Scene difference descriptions
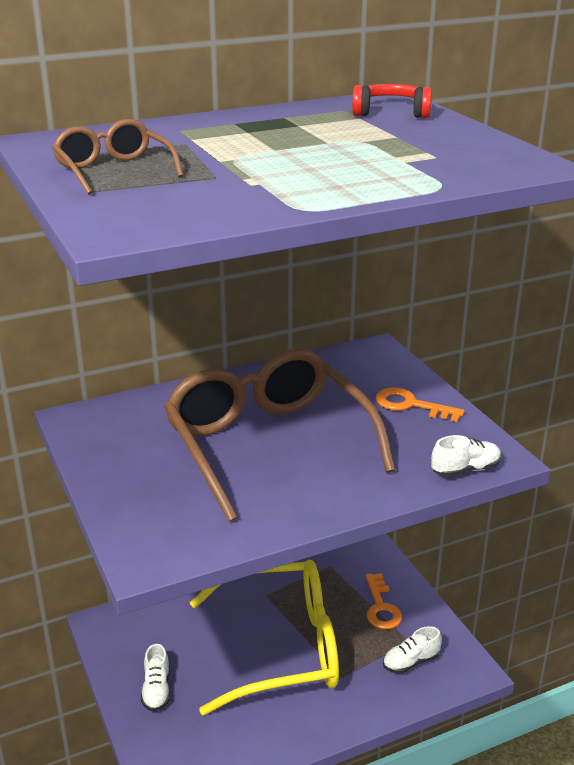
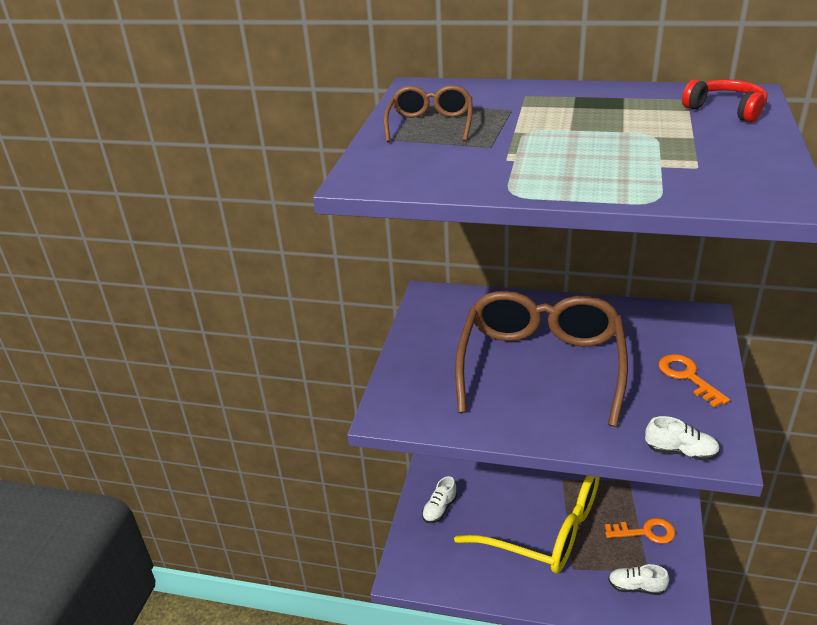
camera: 40 degrees right, 5 degrees up
(381, 607) = (645, 532): orange key -> orange key turned 120 degrees counterclockwise

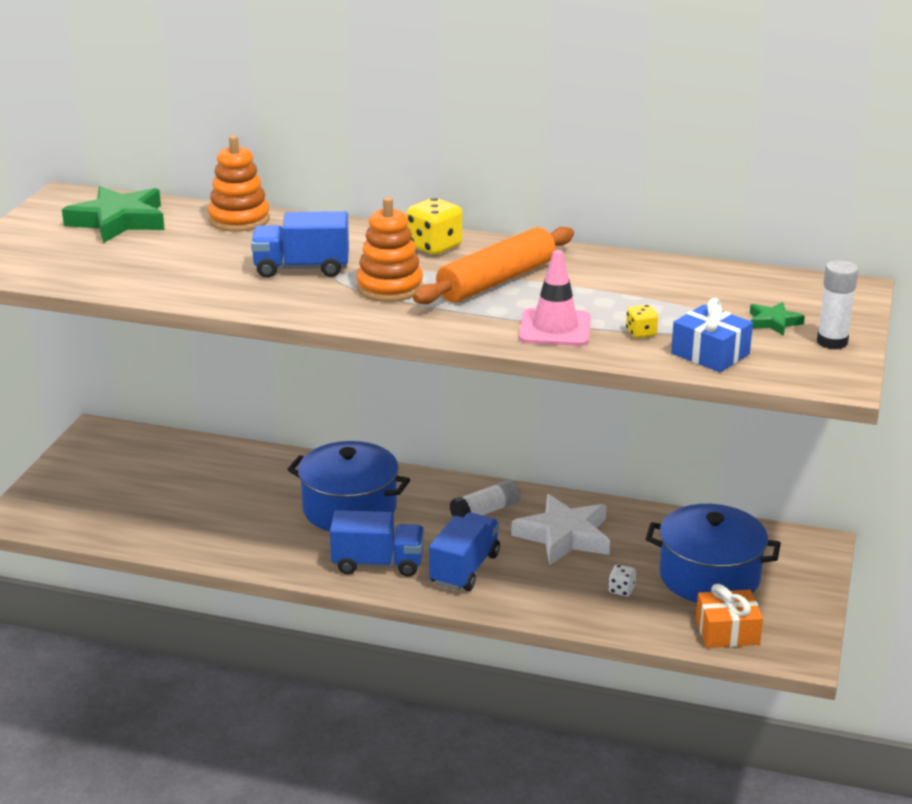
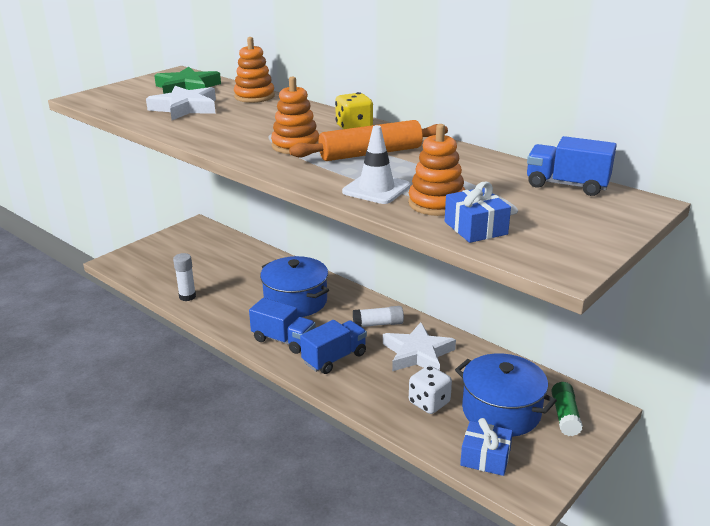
camera: 25 degrees right, 0 degrees up
(161, 256) = (185, 108): none -> white star
(302, 268) = (255, 127): blue truck -> blue truck (566, 185)
(555, 328) = (376, 189): pink traffic cone -> white traffic cone
(621, 590) = (429, 403): white dice -> white dice, size x1.87
(641, 333) = (436, 204): yellow dice -> orange stacking toy
(727, 631) = (485, 457): orange gift -> blue gift
(773, 322) = (552, 215): green star -> none
(781, 562) = (565, 416): none -> green glue stick
(832, 342) = (589, 239): white glue stick -> white glue stick (187, 296)

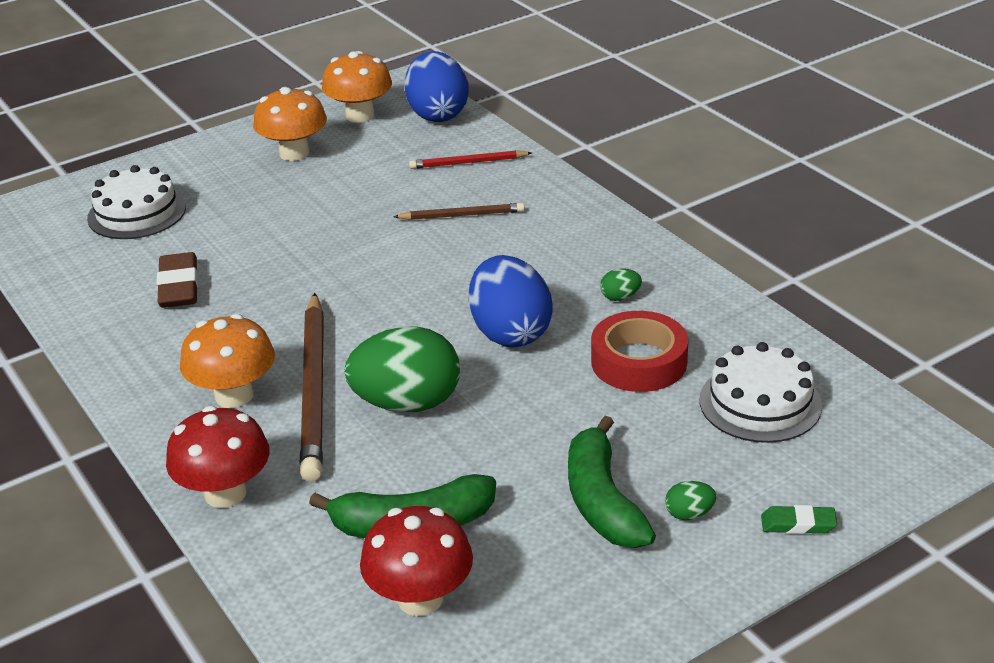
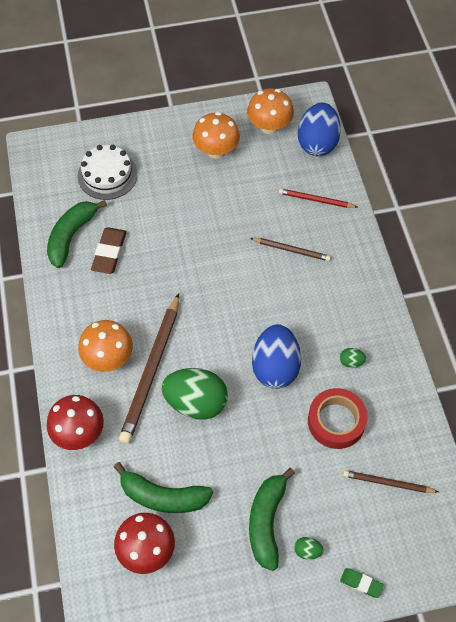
camera: 20 degrees right, 25 degrees up
(107, 285) = (71, 236): none -> green banana
(760, 403) = (387, 483): white cake -> brown pencil

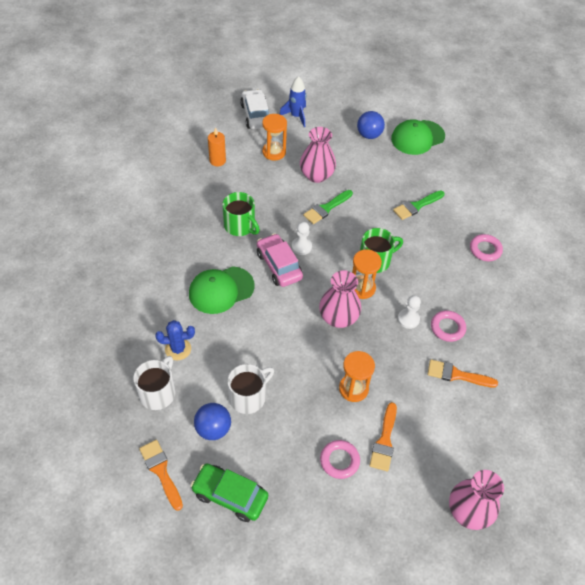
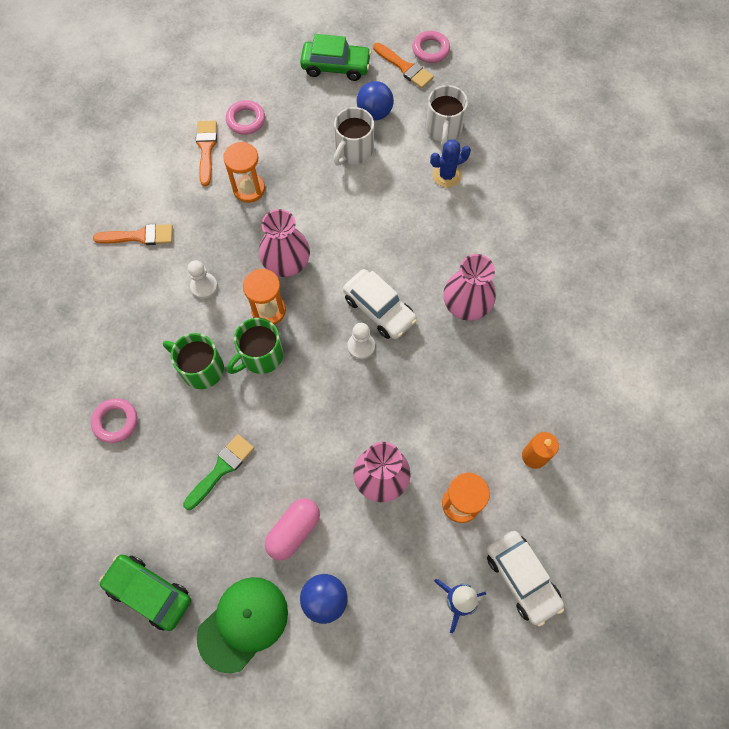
camera: 165 degrees right, 15 degrees up
(221, 290) = (433, 255): green cap -> none
(240, 226) = (451, 352): green mug -> green mug (201, 368)
(279, 266) = (379, 309): pink car -> white car
(326, 208) = (348, 420): green brush -> none
(378, 166) = (293, 531): none -> pink capsule
(447, 328) = (156, 289): pink ring -> pink ring (430, 50)
(468, 511) = (117, 112): pink vase -> pink vase (466, 305)
(470, 163) = (149, 592): none -> green car

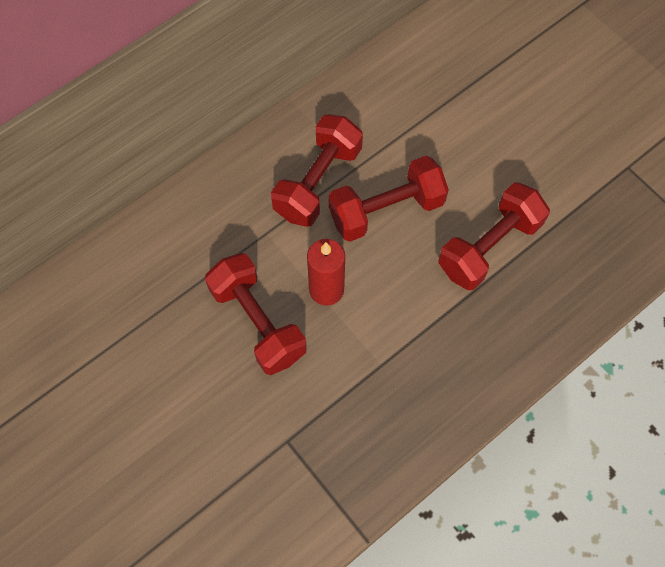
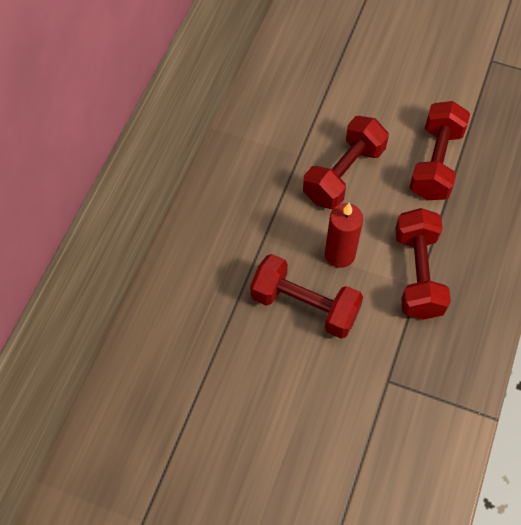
camera: 30 degrees left, 5 degrees down
(318, 182) = (278, 179): red dumbbell -> red dumbbell (417, 274)

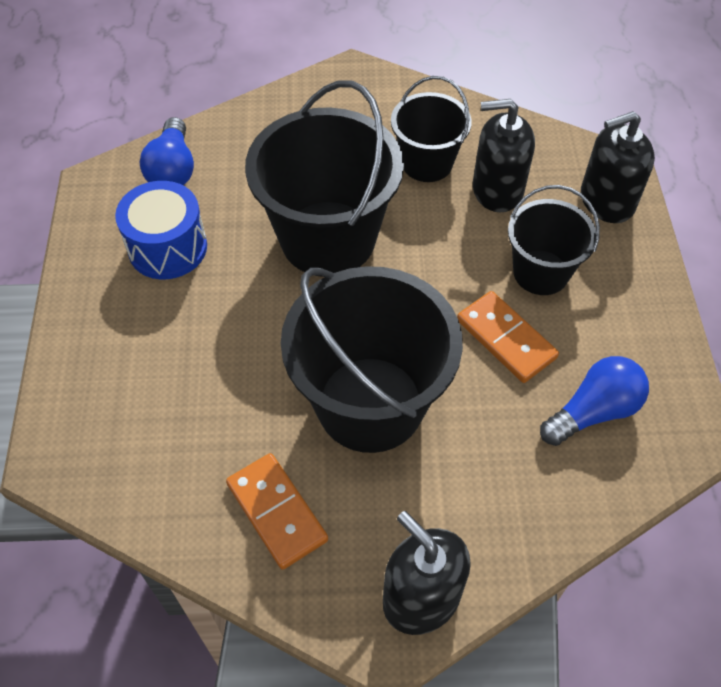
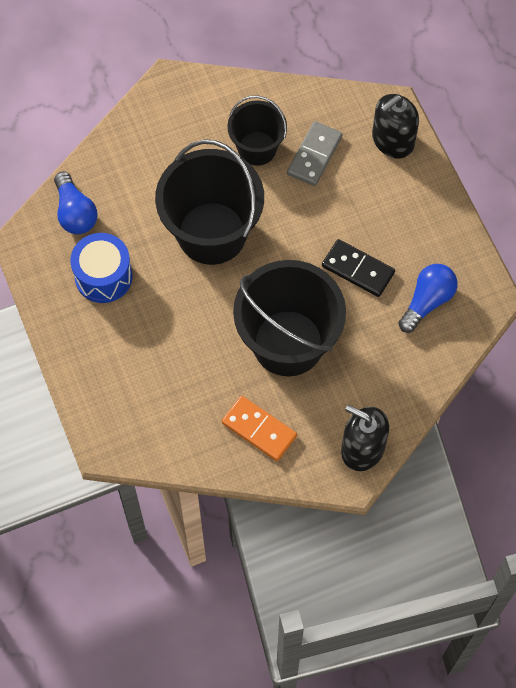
camera: 20 degrees left, 10 degrees up
(497, 190) = (314, 155): black soap dispenser -> grey domino
(505, 339) = (358, 269): orange domino -> black domino
(541, 272) = (365, 212): black bucket -> none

> [Your goal] What is the number of lines in the entries above that contain the string "black"? Reply with the number and nothing more.

> [Written solution] 3